Would you return the data exactly as given, except for its pictures?

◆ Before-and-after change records
****************

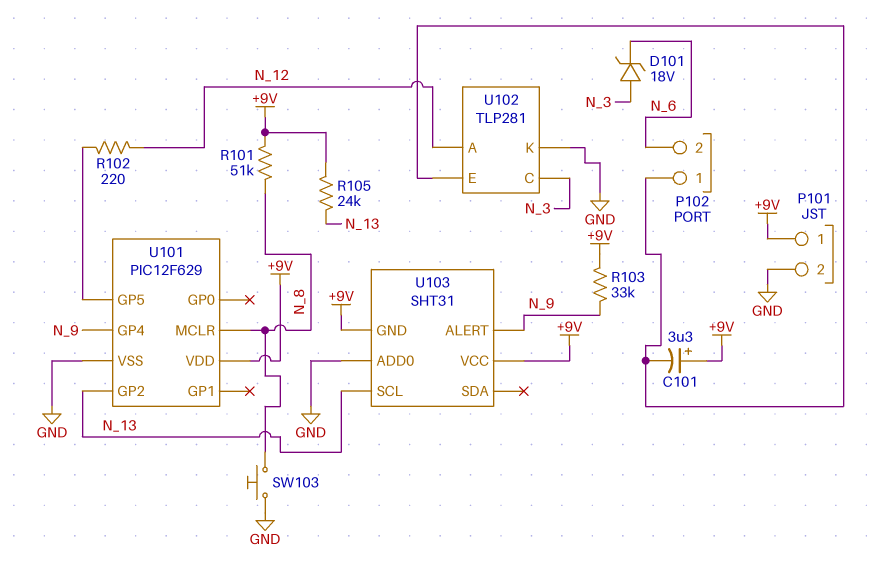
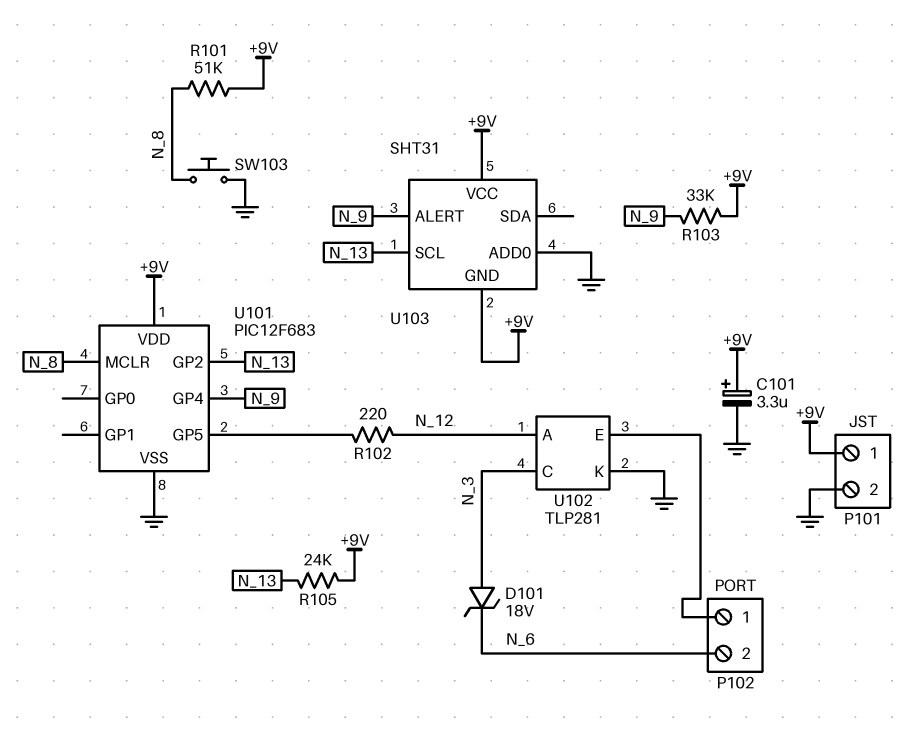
C101: 3.3uF (plus +9V, minus P102/1) -> 3.3uF (plus +9V, minus GND)
U101: PIC12F629 -> PIC12F683

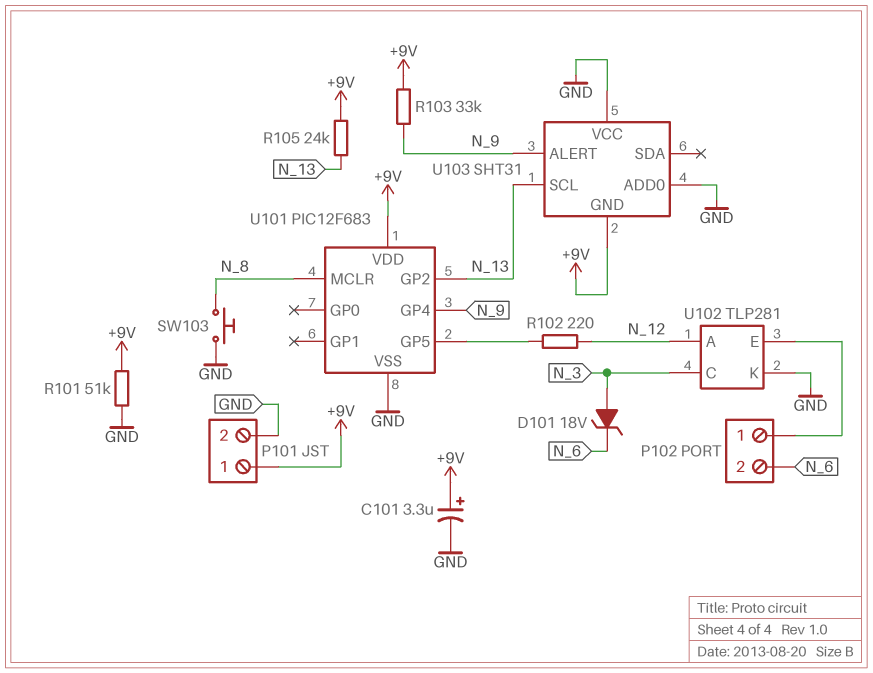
R101: 51k (+9V, N_8) -> 51k (+9V, GND)
U103 pin VCC: +9V -> GND

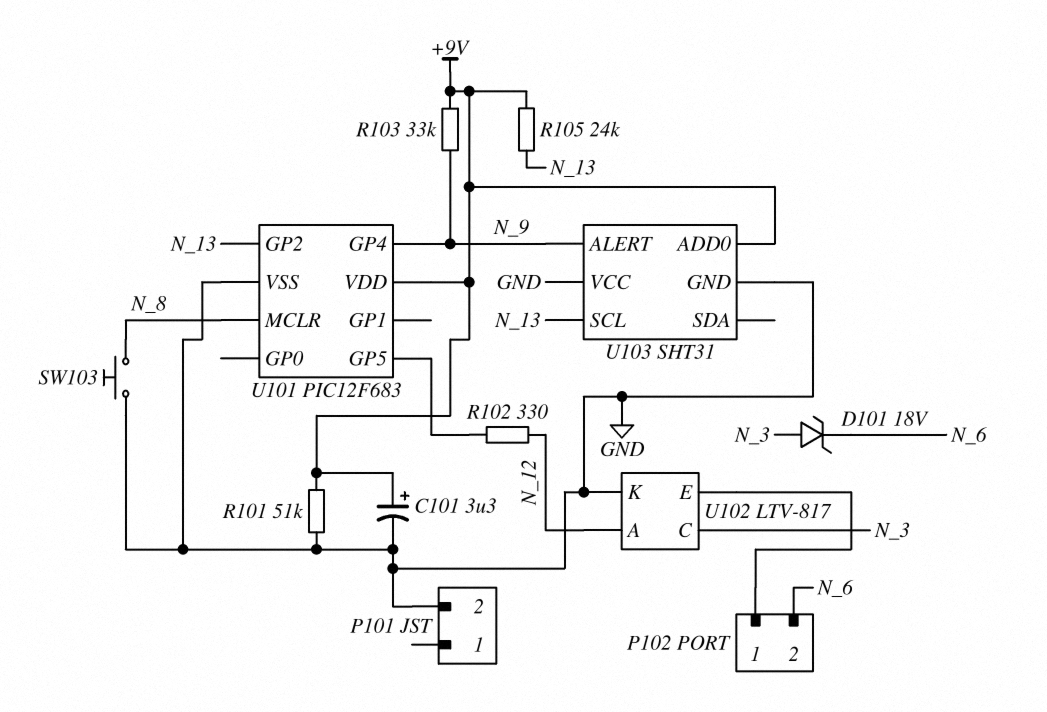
P101 pin 1: +9V -> none
R102: 220 (N_12, U101/GP5) -> 330 (N_12, U101/GP5)
U102: TLP281 -> LTV-817
U103 pin ADD0: GND -> +9V
U103 pin GND: +9V -> GND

****************

◆ ANSWER SECTION
C101: 3.3uF (plus +9V, minus P102/1) -> 3.3uF (plus +9V, minus GND)
U101: PIC12F629 -> PIC12F683

R101: 51k (+9V, N_8) -> 51k (+9V, GND)
U103 pin VCC: +9V -> GND

P101 pin 1: +9V -> none
R102: 220 (N_12, U101/GP5) -> 330 (N_12, U101/GP5)
U102: TLP281 -> LTV-817
U103 pin ADD0: GND -> +9V
U103 pin GND: +9V -> GND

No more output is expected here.